WHAT THE EXERCISE ASKS —
All that is wanted is how many lines in the records below include the string "right".

MATERIAL SHOWN —
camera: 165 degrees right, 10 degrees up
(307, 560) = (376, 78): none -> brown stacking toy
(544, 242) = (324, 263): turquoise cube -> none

...

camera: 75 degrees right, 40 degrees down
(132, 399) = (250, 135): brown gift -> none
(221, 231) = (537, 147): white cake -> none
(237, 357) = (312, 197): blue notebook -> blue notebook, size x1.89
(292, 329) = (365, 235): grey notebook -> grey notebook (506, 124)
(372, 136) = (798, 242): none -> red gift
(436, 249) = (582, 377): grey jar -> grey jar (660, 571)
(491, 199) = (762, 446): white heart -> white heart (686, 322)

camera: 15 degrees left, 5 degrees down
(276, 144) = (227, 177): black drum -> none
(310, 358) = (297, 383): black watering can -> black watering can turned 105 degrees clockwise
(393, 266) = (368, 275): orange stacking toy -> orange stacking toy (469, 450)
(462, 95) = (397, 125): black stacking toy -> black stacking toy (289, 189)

ANSWER TO THIS TASK —
2